## Problem to work on
Please retype every record below exactly, leaving the pictures out.

## Source records

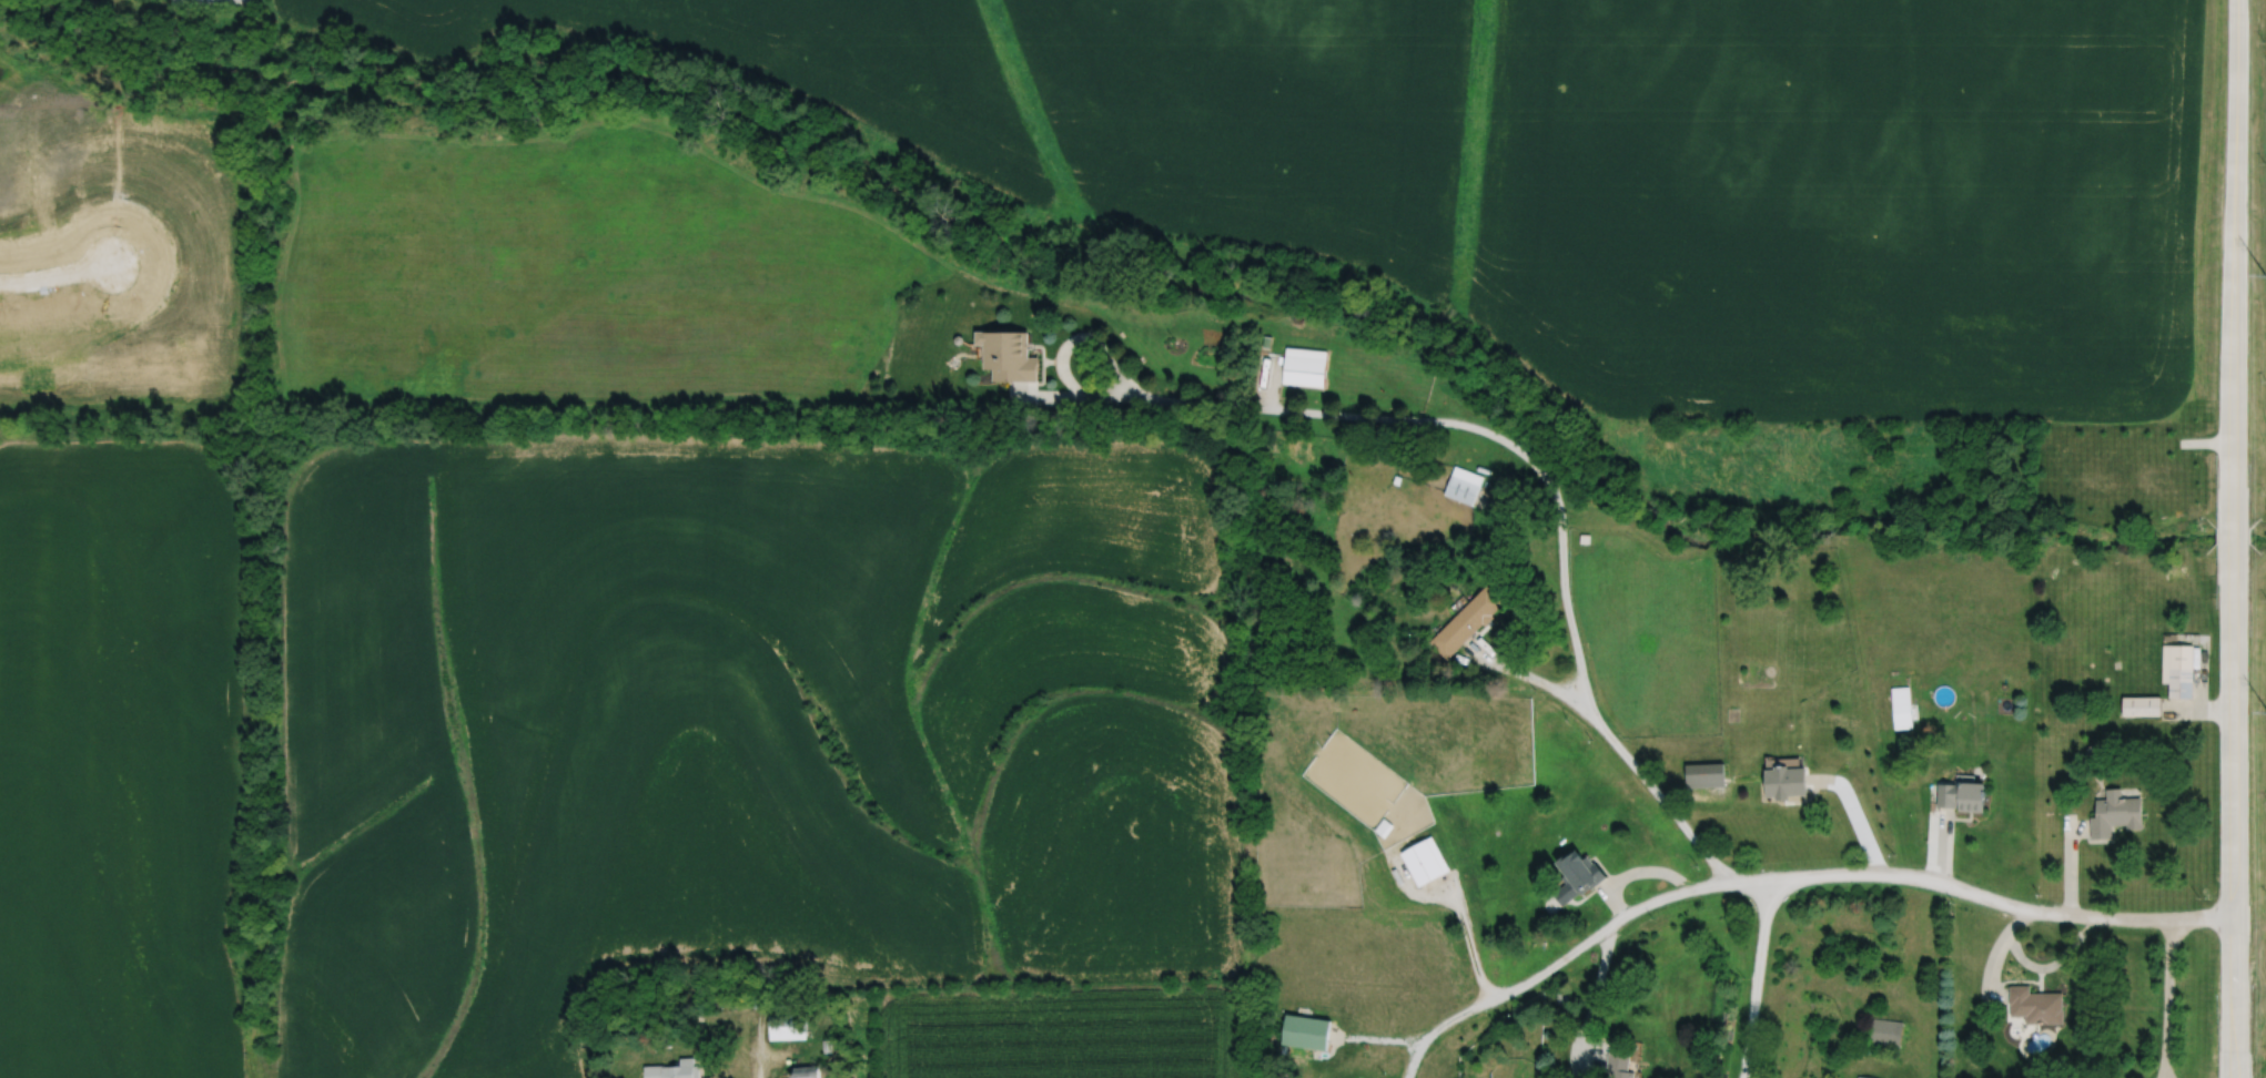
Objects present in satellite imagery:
crop: (1580, 168)
road: (2233, 253)
power tower: (2264, 273)
road: (56, 274)
road: (1086, 336)
building: (957, 337)
building: (1266, 339)
building: (1006, 353)
building: (1304, 365)
road: (1266, 381)
road: (1396, 417)
building: (1395, 478)
building: (1462, 484)
road: (2232, 530)
building: (1583, 537)
building: (1465, 621)
building: (2176, 669)
road: (1520, 671)
road: (2198, 696)
building: (2140, 705)
building: (1900, 706)
road: (2181, 707)
crop: (614, 756)
building: (1703, 774)
building: (1784, 782)
road: (1652, 786)
building: (1961, 794)
road: (2232, 801)
road: (1854, 811)
building: (2113, 813)
building: (1383, 825)
road: (1938, 845)
building: (1425, 858)
road: (2069, 863)
road: (1631, 871)
building: (1577, 873)
road: (1919, 876)
road: (1457, 906)
road: (1994, 953)
road: (2051, 964)
road: (1756, 978)
building: (761, 993)
road: (1499, 993)
building: (1561, 993)
road: (2167, 997)
road: (1592, 1000)
building: (2035, 1003)
building: (786, 1022)
building: (1305, 1030)
building: (1885, 1031)
road: (1379, 1036)
building: (827, 1044)
building: (1282, 1047)
road: (758, 1049)
road: (2233, 1063)
building: (1618, 1064)
building: (673, 1069)
building: (807, 1071)
building: (1864, 1076)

## The completed task
Objects present in satellite imagery:
crop: (1580, 168)
road: (2233, 253)
power tower: (2264, 273)
road: (56, 274)
road: (1086, 336)
building: (957, 337)
building: (1266, 339)
building: (1006, 353)
building: (1304, 365)
road: (1266, 381)
road: (1396, 417)
building: (1395, 478)
building: (1462, 484)
road: (2232, 530)
building: (1583, 537)
building: (1465, 621)
building: (2176, 669)
road: (1520, 671)
road: (2198, 696)
building: (2140, 705)
building: (1900, 706)
road: (2181, 707)
crop: (614, 756)
building: (1703, 774)
building: (1784, 782)
road: (1652, 786)
building: (1961, 794)
road: (2232, 801)
road: (1854, 811)
building: (2113, 813)
building: (1383, 825)
road: (1938, 845)
building: (1425, 858)
road: (2069, 863)
road: (1631, 871)
building: (1577, 873)
road: (1919, 876)
road: (1457, 906)
road: (1994, 953)
road: (2051, 964)
road: (1756, 978)
building: (761, 993)
road: (1499, 993)
building: (1561, 993)
road: (2167, 997)
road: (1592, 1000)
building: (2035, 1003)
building: (786, 1022)
building: (1305, 1030)
building: (1885, 1031)
road: (1379, 1036)
building: (827, 1044)
building: (1282, 1047)
road: (758, 1049)
road: (2233, 1063)
building: (1618, 1064)
building: (673, 1069)
building: (807, 1071)
building: (1864, 1076)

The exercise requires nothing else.